§ Object matching data
⟨
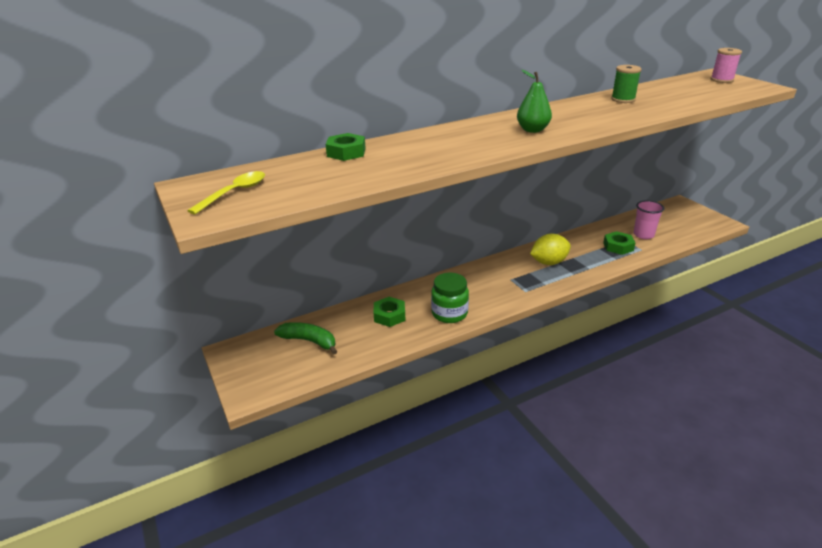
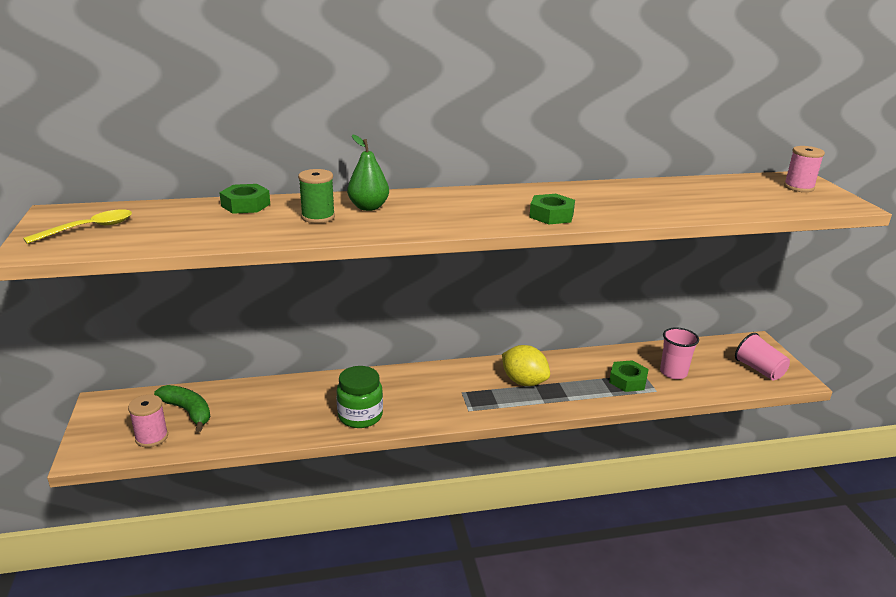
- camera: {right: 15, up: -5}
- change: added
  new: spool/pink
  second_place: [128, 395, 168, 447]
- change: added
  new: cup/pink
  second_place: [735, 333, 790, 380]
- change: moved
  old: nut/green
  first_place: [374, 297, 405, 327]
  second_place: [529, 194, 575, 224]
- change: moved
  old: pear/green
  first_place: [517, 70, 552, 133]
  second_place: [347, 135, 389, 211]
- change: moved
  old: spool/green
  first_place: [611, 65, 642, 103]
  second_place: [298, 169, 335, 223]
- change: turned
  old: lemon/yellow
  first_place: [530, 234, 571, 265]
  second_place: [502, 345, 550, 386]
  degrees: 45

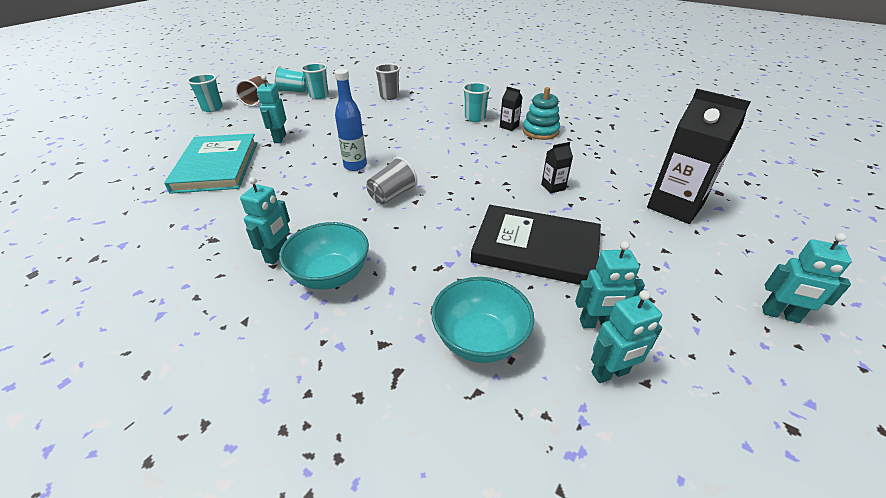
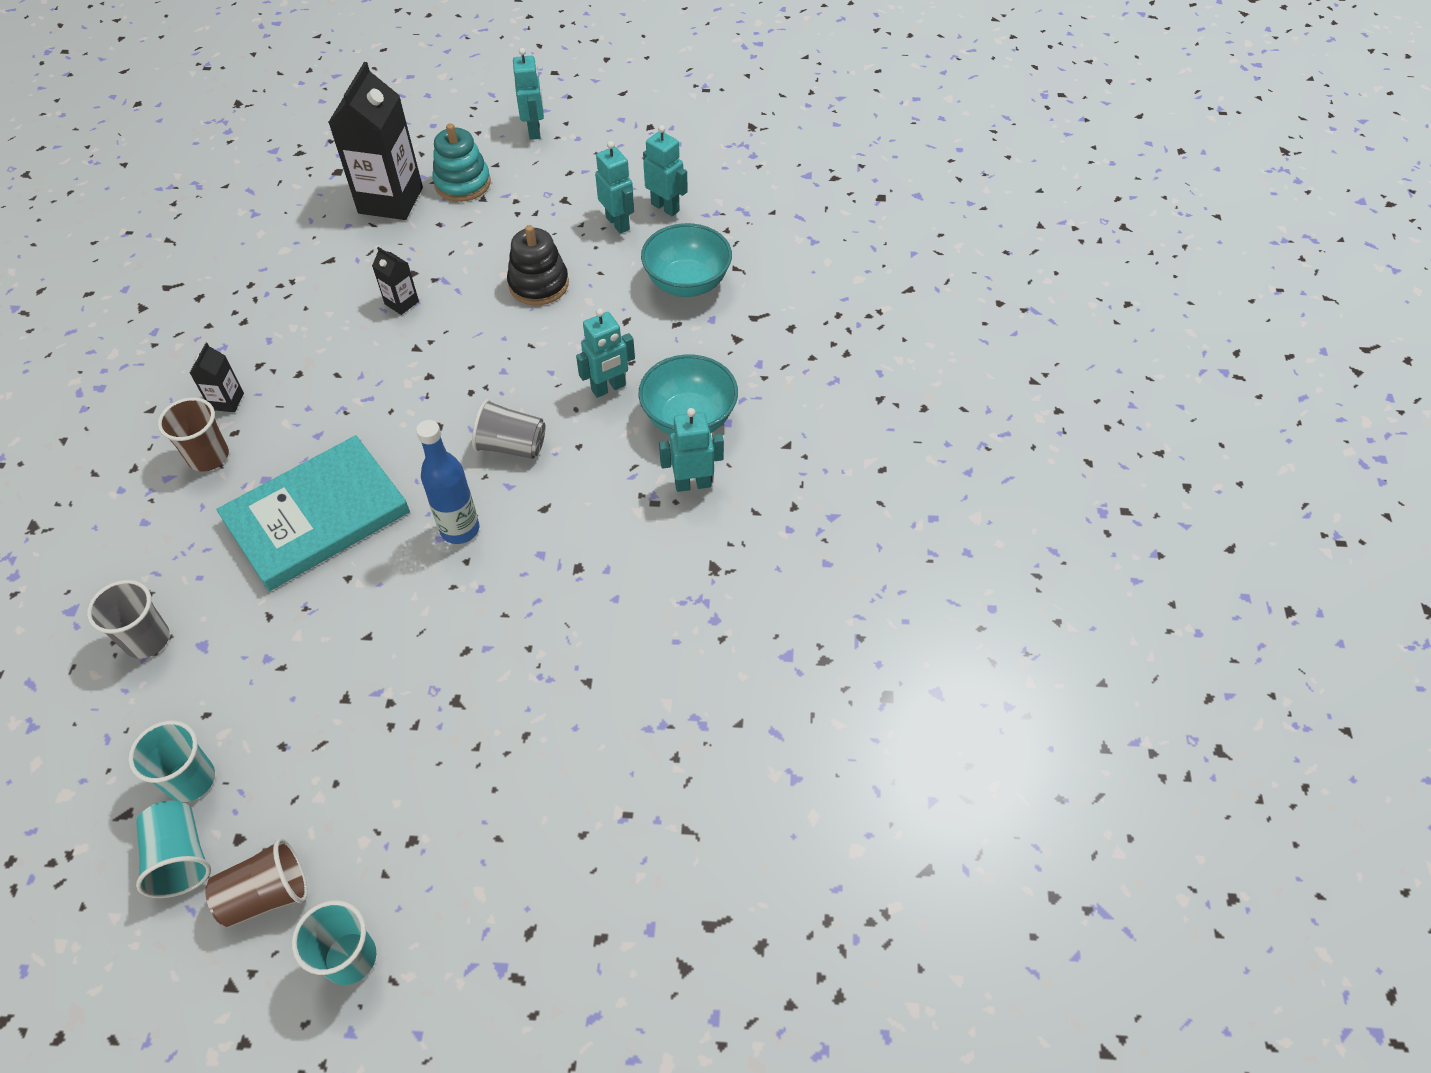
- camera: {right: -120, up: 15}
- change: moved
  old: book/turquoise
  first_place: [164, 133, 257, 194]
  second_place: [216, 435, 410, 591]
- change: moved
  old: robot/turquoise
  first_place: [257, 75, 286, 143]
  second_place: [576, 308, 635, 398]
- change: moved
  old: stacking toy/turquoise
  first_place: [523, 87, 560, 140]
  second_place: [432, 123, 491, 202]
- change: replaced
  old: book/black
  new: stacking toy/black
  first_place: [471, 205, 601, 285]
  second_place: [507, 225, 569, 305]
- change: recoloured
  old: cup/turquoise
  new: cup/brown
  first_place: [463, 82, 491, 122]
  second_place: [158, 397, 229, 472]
⟩
§ Instructions for the task
Lines holding the word "green" should be counted across the entries; state only how many there are.

§ Exercise result
3